§ EXERCISE BRIEF
Output every record again so that it matches the original word for word.
----- SOURCE MATERIAL -----
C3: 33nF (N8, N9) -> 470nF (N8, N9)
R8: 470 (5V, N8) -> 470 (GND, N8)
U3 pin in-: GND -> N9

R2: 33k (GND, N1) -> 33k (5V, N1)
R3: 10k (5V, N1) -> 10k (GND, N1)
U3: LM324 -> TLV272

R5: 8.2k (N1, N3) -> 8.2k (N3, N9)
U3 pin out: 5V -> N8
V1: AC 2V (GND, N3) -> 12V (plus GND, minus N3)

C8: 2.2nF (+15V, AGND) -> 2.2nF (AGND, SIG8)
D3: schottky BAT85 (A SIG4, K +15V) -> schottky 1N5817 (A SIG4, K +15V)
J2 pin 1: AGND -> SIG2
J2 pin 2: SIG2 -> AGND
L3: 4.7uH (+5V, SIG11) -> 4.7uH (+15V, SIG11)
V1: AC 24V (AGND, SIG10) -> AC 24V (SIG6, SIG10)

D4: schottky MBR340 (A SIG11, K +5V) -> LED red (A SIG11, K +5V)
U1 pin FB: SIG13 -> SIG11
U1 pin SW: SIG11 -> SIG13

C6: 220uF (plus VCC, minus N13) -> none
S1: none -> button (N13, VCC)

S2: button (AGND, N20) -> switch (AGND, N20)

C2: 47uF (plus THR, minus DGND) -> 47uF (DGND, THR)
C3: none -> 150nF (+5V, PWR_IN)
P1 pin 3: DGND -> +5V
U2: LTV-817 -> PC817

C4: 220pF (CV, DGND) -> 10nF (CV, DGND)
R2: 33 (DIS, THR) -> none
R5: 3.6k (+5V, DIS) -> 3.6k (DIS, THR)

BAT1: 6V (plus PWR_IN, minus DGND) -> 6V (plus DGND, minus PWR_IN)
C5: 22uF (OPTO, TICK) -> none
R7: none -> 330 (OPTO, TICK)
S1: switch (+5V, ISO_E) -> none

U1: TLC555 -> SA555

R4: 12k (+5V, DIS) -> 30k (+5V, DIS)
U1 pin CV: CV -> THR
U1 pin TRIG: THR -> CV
-----
§ RESPONSE FOR THIS EXERCISE
C3: 33nF (N8, N9) -> 470nF (N8, N9)
R8: 470 (5V, N8) -> 470 (GND, N8)
U3 pin in-: GND -> N9

R2: 33k (GND, N1) -> 33k (5V, N1)
R3: 10k (5V, N1) -> 10k (GND, N1)
U3: LM324 -> TLV272

R5: 8.2k (N1, N3) -> 8.2k (N3, N9)
U3 pin out: 5V -> N8
V1: AC 2V (GND, N3) -> 12V (plus GND, minus N3)

C8: 2.2nF (+15V, AGND) -> 2.2nF (AGND, SIG8)
D3: schottky BAT85 (A SIG4, K +15V) -> schottky 1N5817 (A SIG4, K +15V)
J2 pin 1: AGND -> SIG2
J2 pin 2: SIG2 -> AGND
L3: 4.7uH (+5V, SIG11) -> 4.7uH (+15V, SIG11)
V1: AC 24V (AGND, SIG10) -> AC 24V (SIG6, SIG10)

D4: schottky MBR340 (A SIG11, K +5V) -> LED red (A SIG11, K +5V)
U1 pin FB: SIG13 -> SIG11
U1 pin SW: SIG11 -> SIG13

C6: 220uF (plus VCC, minus N13) -> none
S1: none -> button (N13, VCC)

S2: button (AGND, N20) -> switch (AGND, N20)

C2: 47uF (plus THR, minus DGND) -> 47uF (DGND, THR)
C3: none -> 150nF (+5V, PWR_IN)
P1 pin 3: DGND -> +5V
U2: LTV-817 -> PC817

C4: 220pF (CV, DGND) -> 10nF (CV, DGND)
R2: 33 (DIS, THR) -> none
R5: 3.6k (+5V, DIS) -> 3.6k (DIS, THR)

BAT1: 6V (plus PWR_IN, minus DGND) -> 6V (plus DGND, minus PWR_IN)
C5: 22uF (OPTO, TICK) -> none
R7: none -> 330 (OPTO, TICK)
S1: switch (+5V, ISO_E) -> none

U1: TLC555 -> SA555

R4: 12k (+5V, DIS) -> 30k (+5V, DIS)
U1 pin CV: CV -> THR
U1 pin TRIG: THR -> CV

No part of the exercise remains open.